- [Instructions to follow]:
Once the line with "building: none -> [395,292,482,406]" is found in the data, output it and each following line exactly, up to and including the line with "building: none -> [611,310,748,410]", and nothing before or after.

- [Task material]:
################

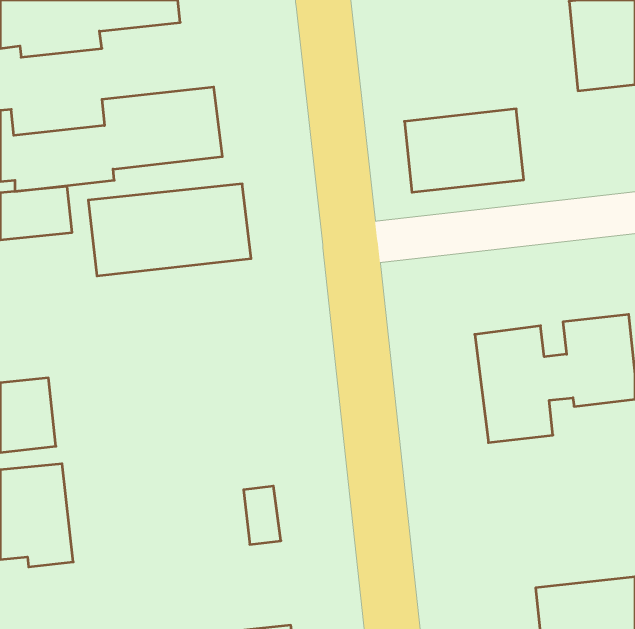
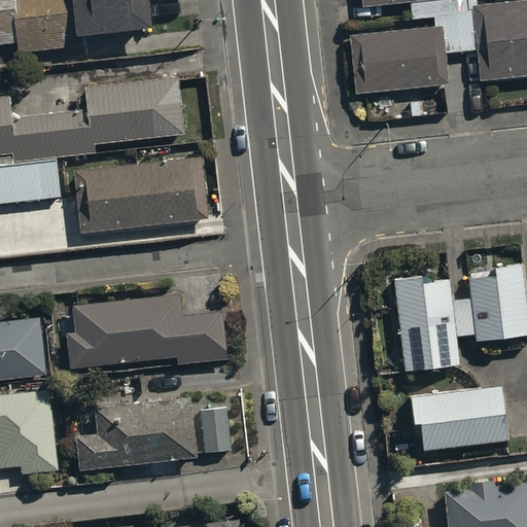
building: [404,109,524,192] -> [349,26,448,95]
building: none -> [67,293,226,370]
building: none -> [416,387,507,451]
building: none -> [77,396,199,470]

################

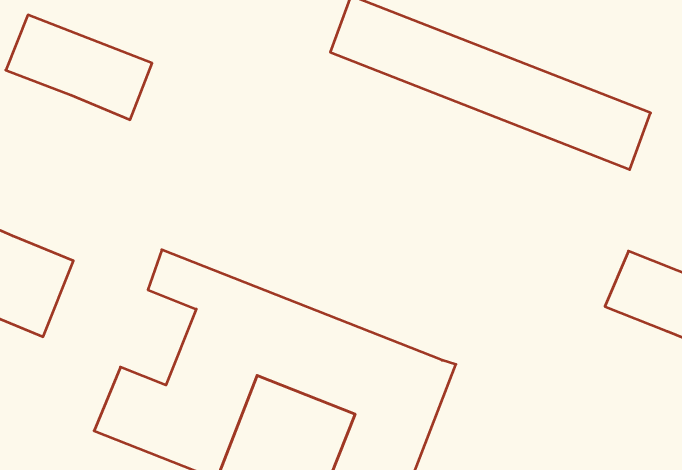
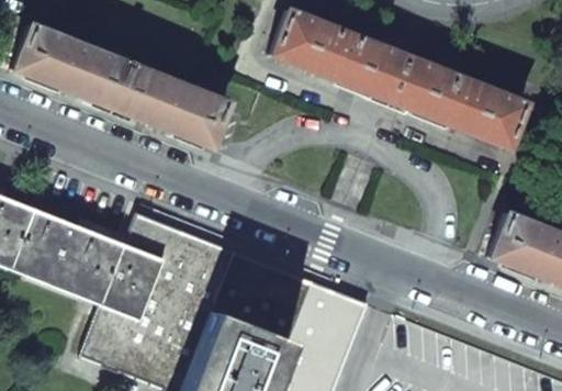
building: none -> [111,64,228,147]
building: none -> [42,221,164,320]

################

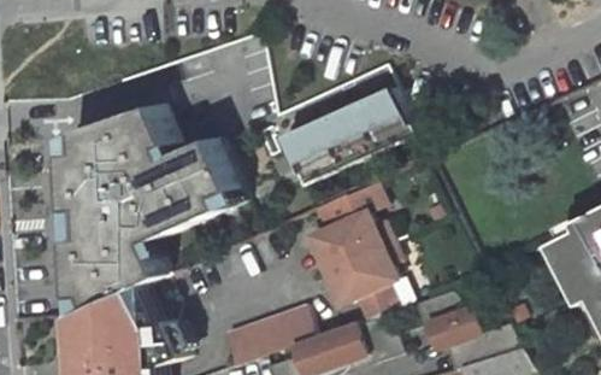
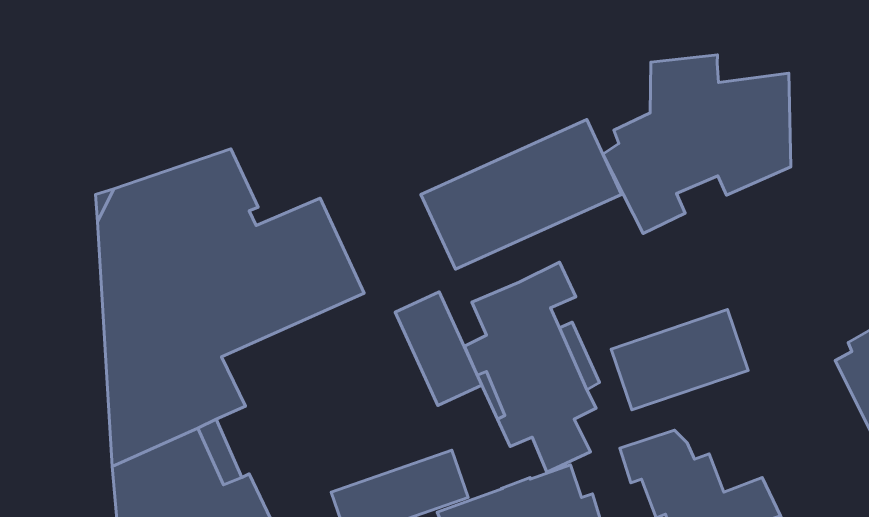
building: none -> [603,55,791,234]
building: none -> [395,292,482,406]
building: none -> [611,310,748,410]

################

- [Written reply]:
building: none -> [395,292,482,406]
building: none -> [611,310,748,410]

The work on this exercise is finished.